Dataset records
* * * * *

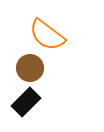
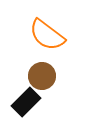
brown circle: moved 12 px right, 8 px down
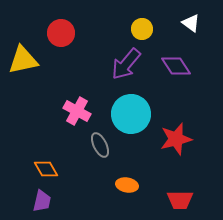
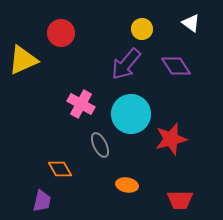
yellow triangle: rotated 12 degrees counterclockwise
pink cross: moved 4 px right, 7 px up
red star: moved 5 px left
orange diamond: moved 14 px right
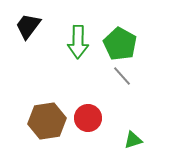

* * * * *

## What needs to be done
If a line in the entries above contains "right", report it.

## Response to the exercise
brown circle: moved 12 px right, 8 px down
pink cross: moved 4 px right, 7 px up
orange diamond: moved 14 px right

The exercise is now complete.